WORK INSTRUCTION: Search the records for lines with the word "degrees" and copy each match.

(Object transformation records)
* * * * * * * * *

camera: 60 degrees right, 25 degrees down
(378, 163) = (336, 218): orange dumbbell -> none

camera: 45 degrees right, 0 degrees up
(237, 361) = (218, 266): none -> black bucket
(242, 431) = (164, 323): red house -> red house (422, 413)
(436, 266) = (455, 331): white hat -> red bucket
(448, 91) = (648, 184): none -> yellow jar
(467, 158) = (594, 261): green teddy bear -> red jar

* * * * * * * * *

TASK RESULT:
camera: 60 degrees right, 25 degrees down
camera: 45 degrees right, 0 degrees up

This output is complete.